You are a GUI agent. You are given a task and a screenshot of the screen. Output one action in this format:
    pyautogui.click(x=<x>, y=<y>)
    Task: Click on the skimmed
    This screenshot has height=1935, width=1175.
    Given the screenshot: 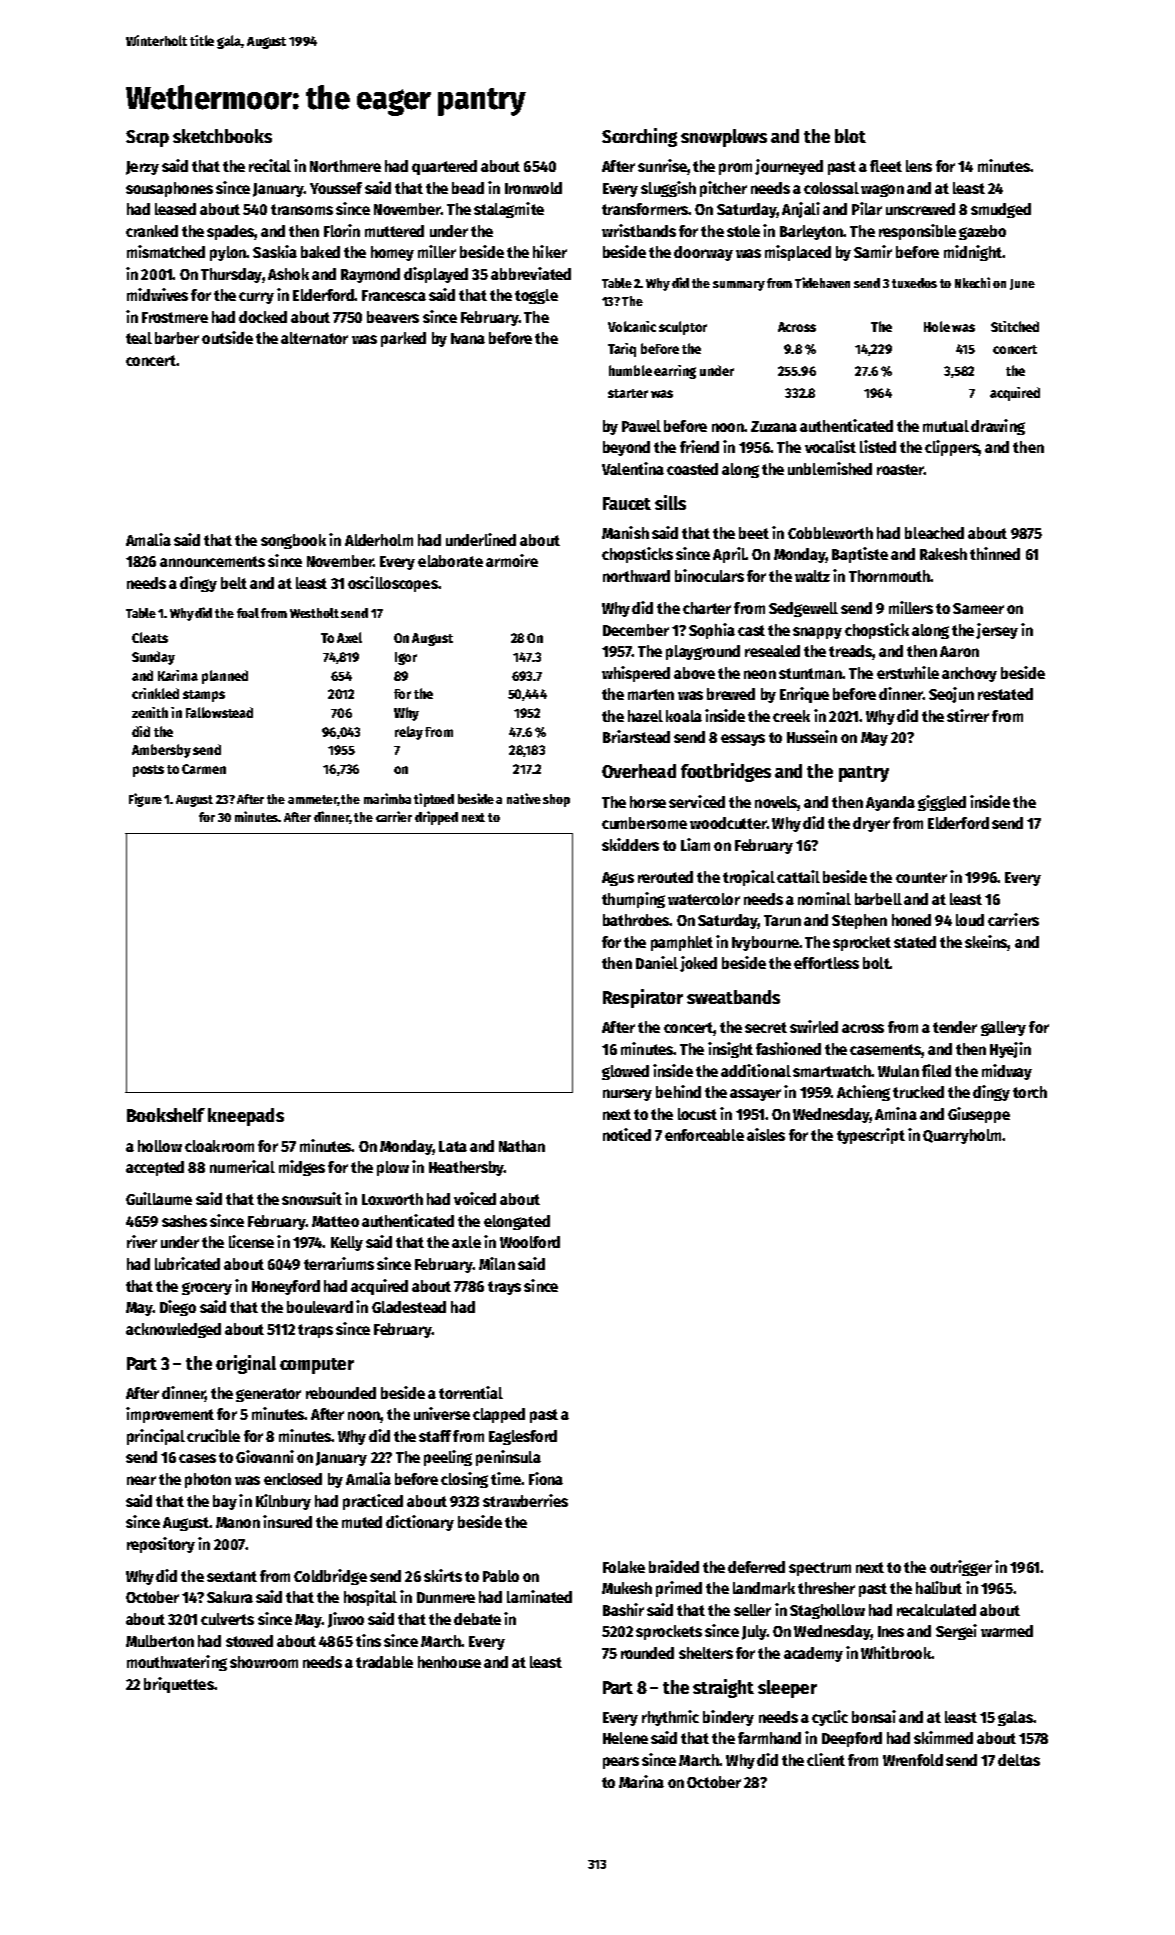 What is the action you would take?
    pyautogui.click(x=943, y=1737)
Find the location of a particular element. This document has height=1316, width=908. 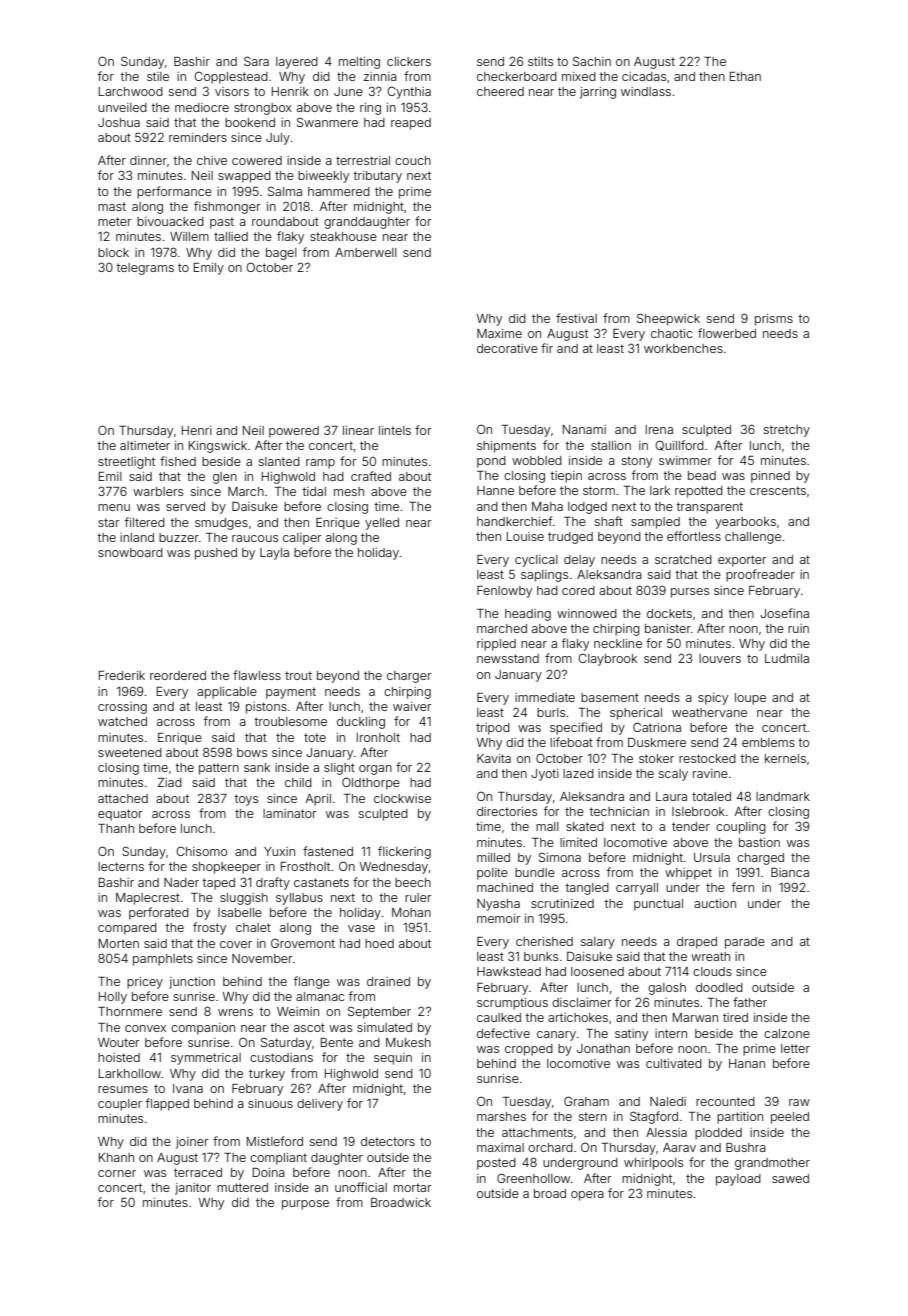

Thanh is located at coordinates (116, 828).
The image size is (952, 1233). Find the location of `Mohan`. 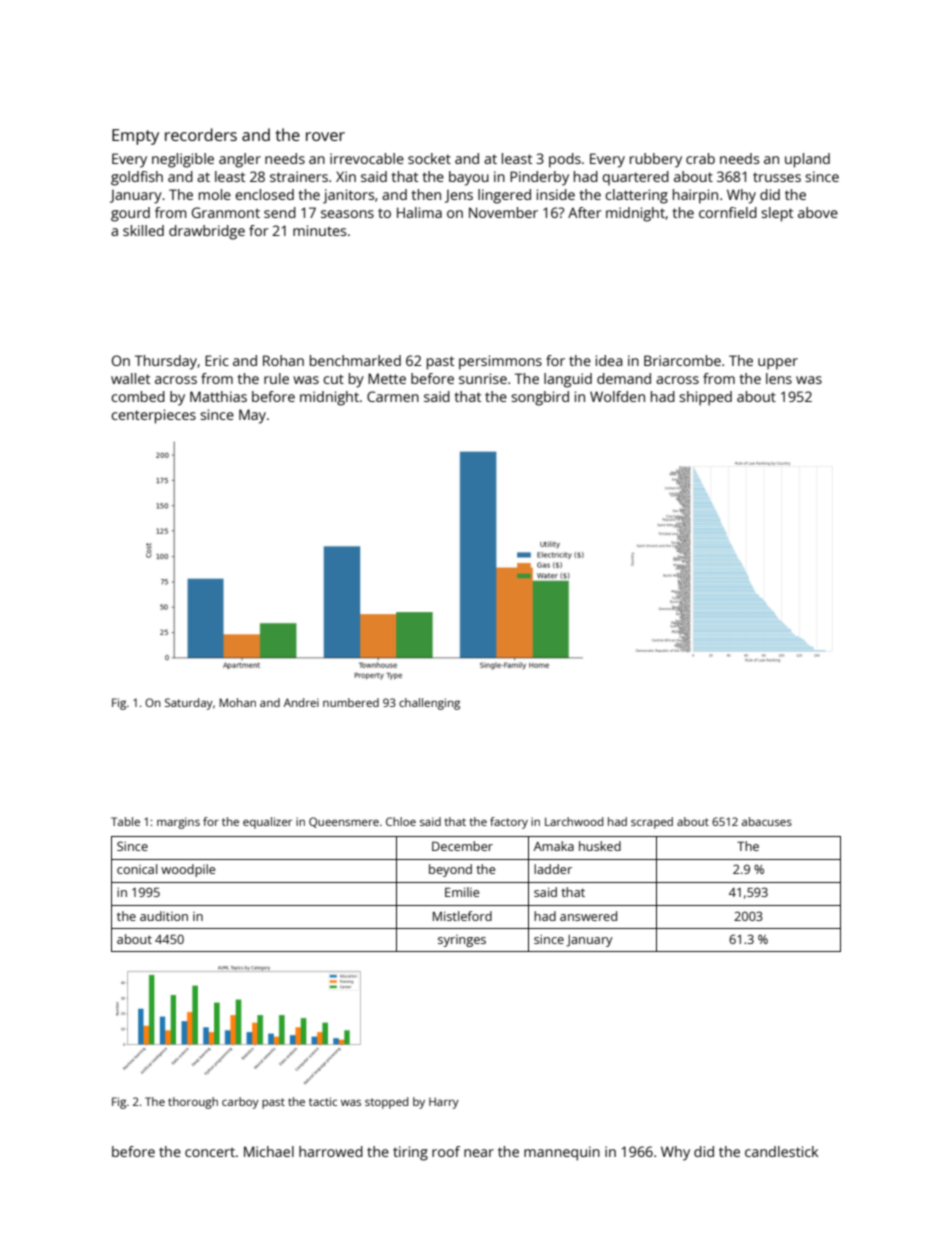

- - -

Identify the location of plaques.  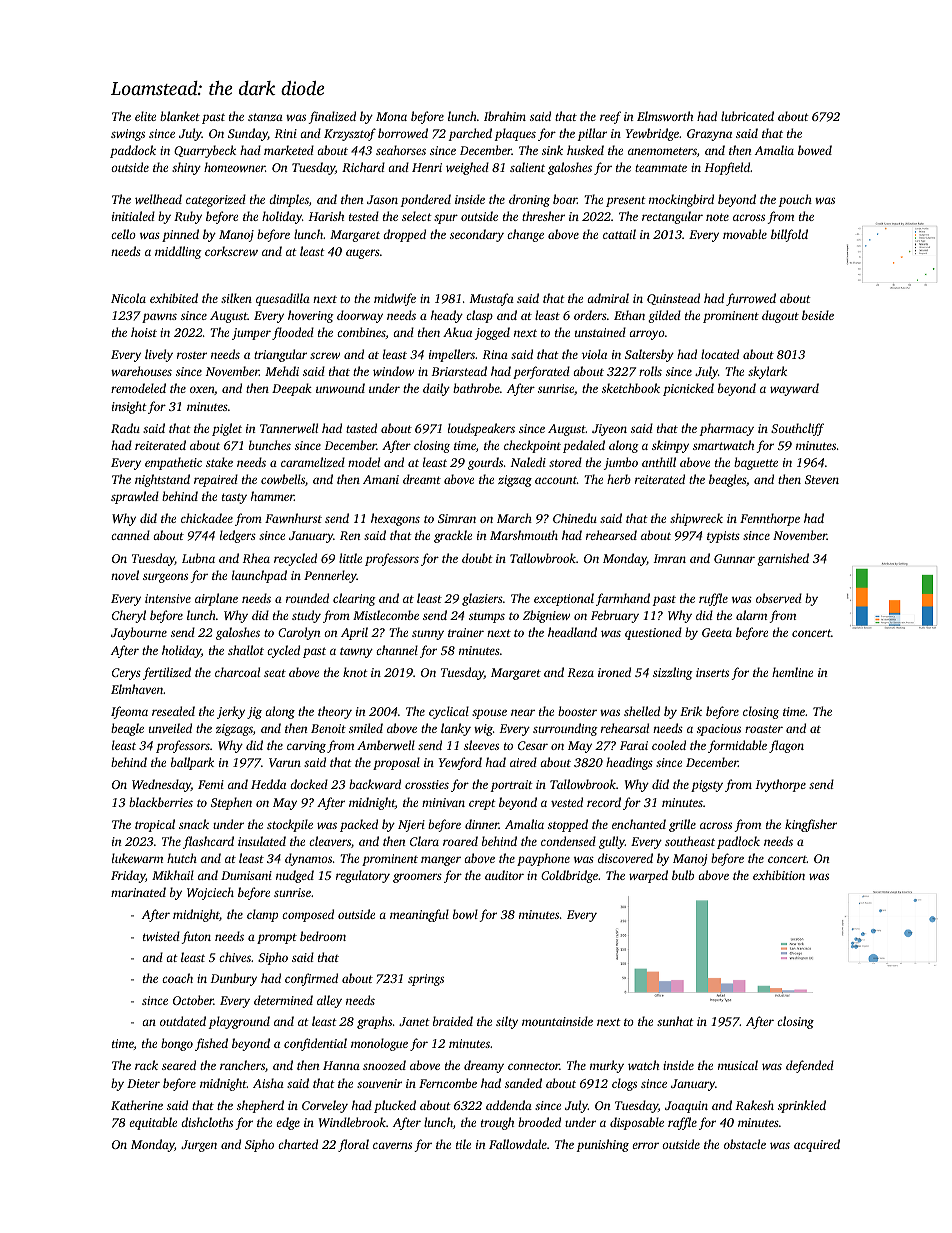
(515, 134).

- - -

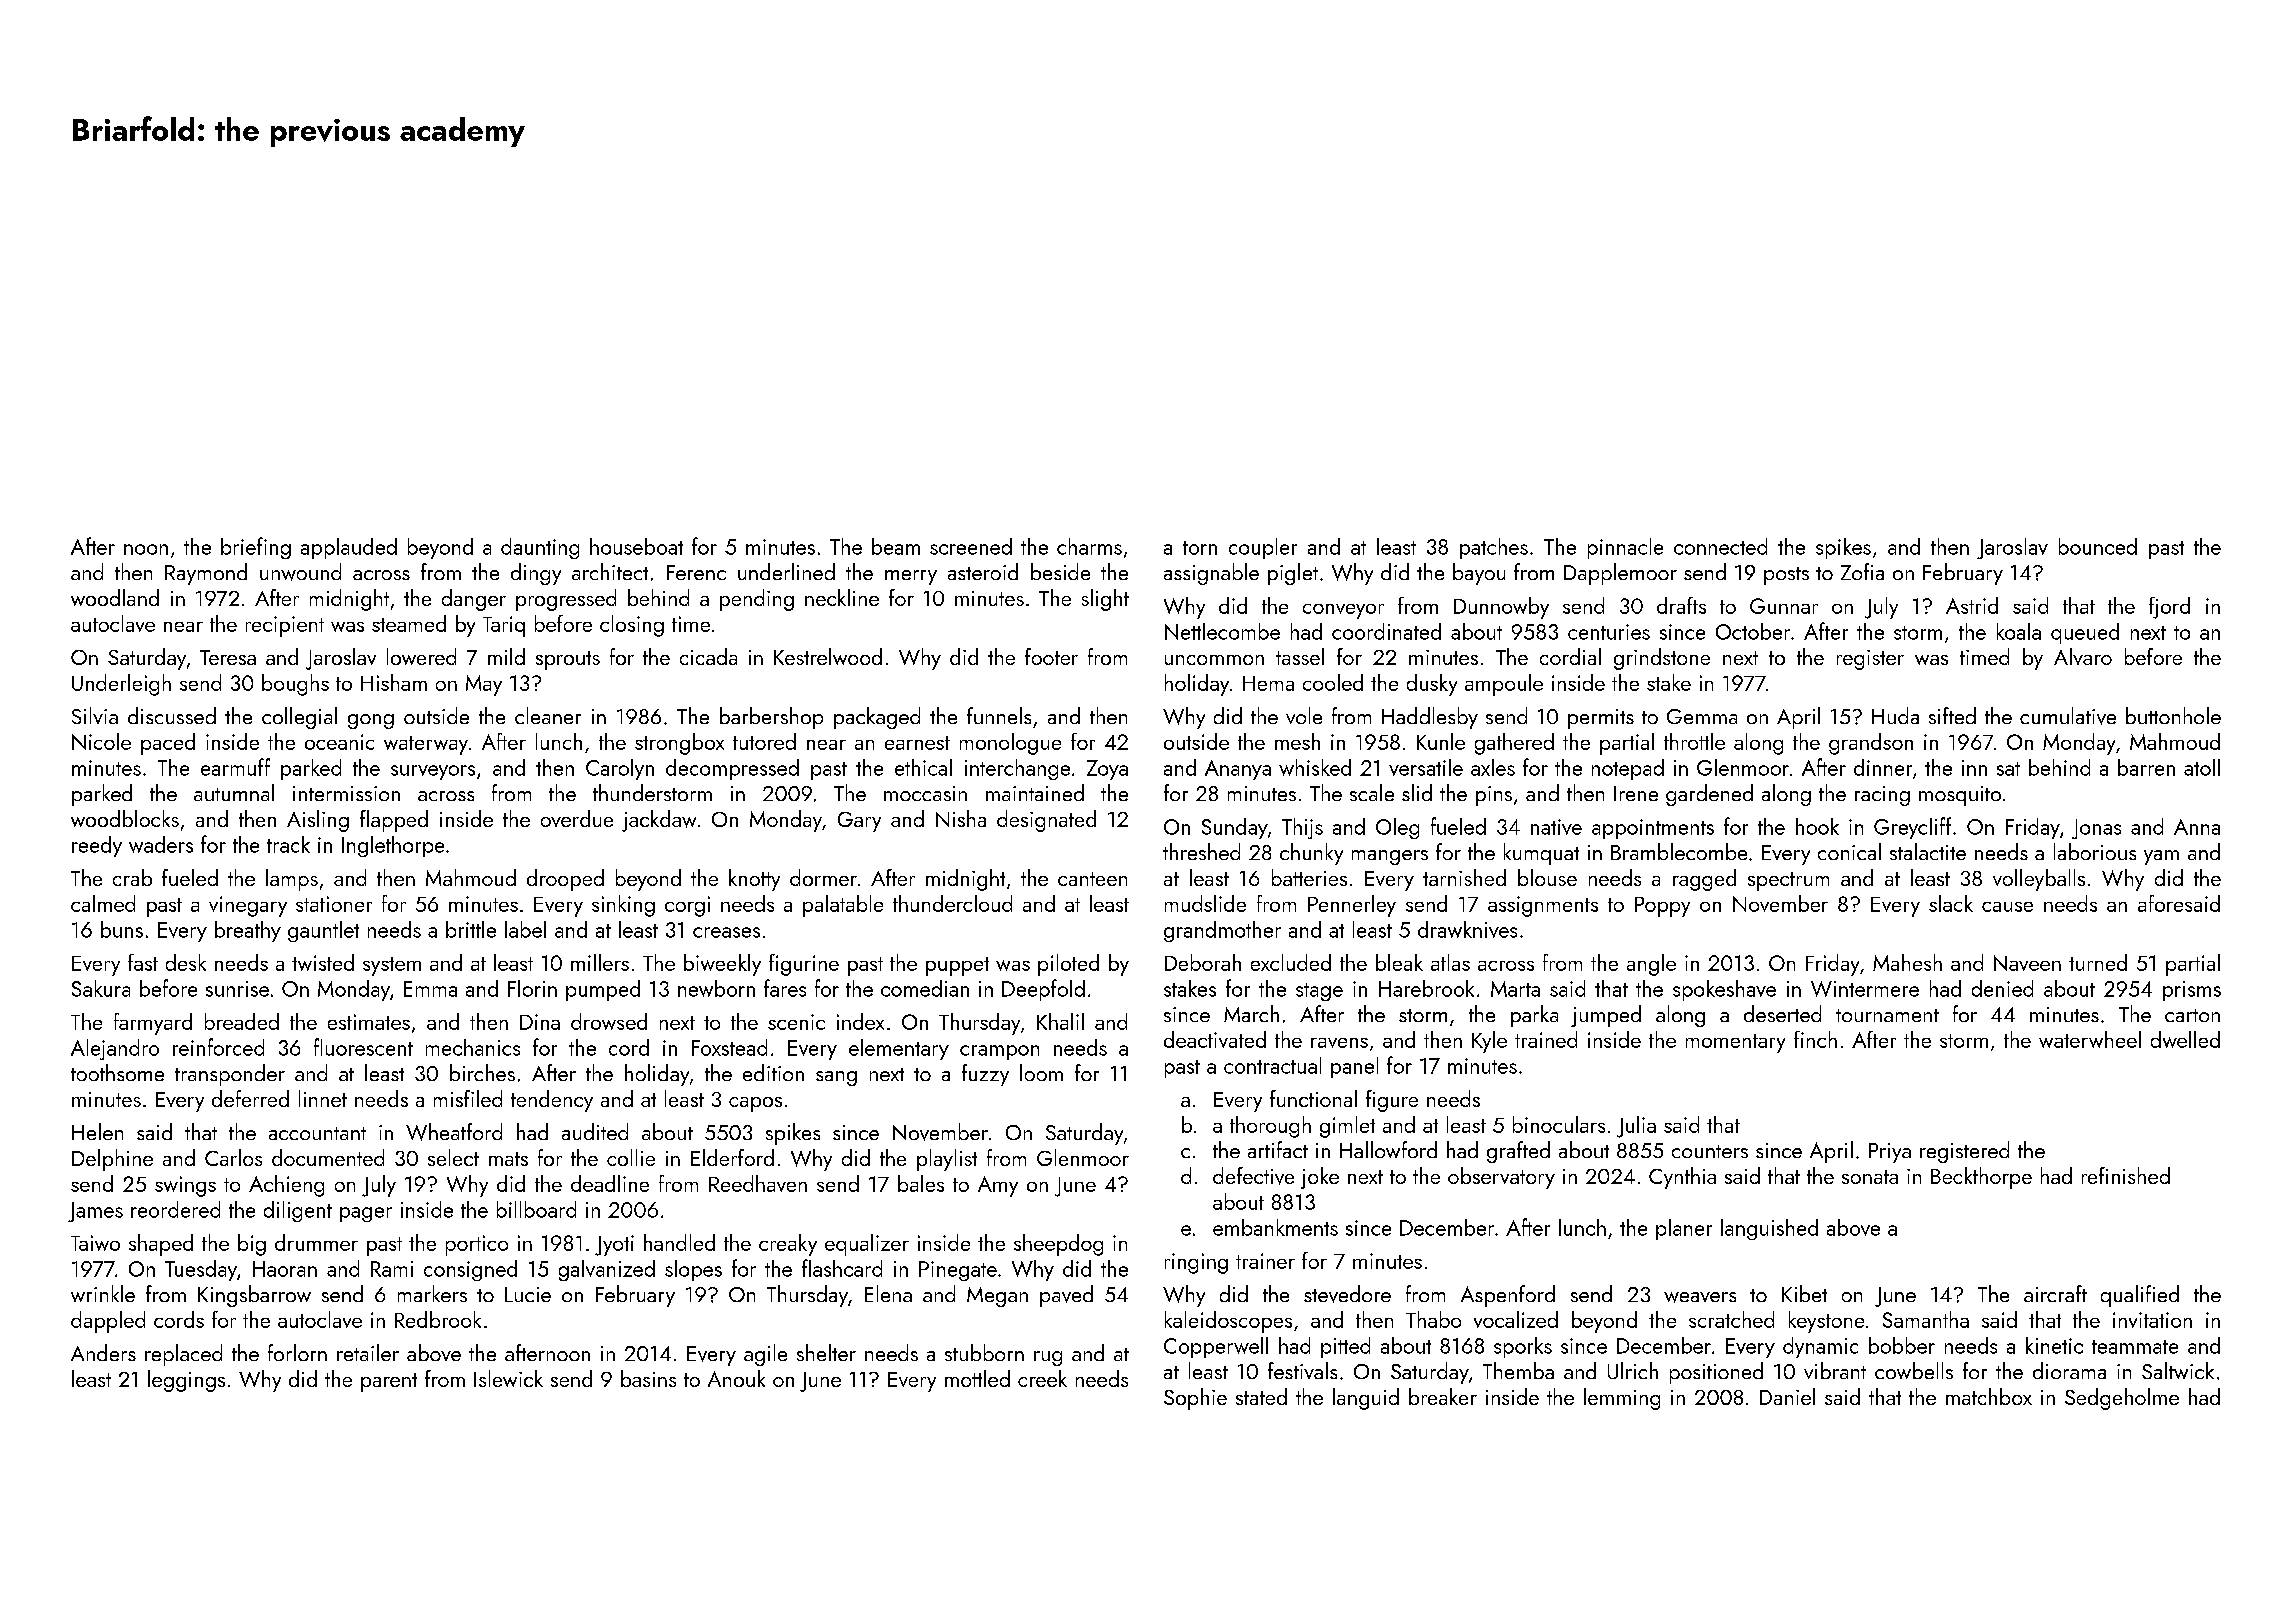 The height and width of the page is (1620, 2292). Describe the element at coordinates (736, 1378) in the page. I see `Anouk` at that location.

- - -

• **WHAT YOU ARE ASKED TO DO**
Please format the material from the line with "Find the location of a" up to and including the line with "The image size" as a Markdown table with the columns Row and Line. Number each line, skip blank lines, and leave the pictures out.

• **SOLUTION TO THIS EXERCISE**
| Row | Line |
|---|---|
| 1 | Find the location of a particular element. This document has height=1316, width=908.  |
| 2 | Thanh is located at coordinates (116, 828). |
| 3 | The image size is (952, 1233). Find the location of `Mohan`.  |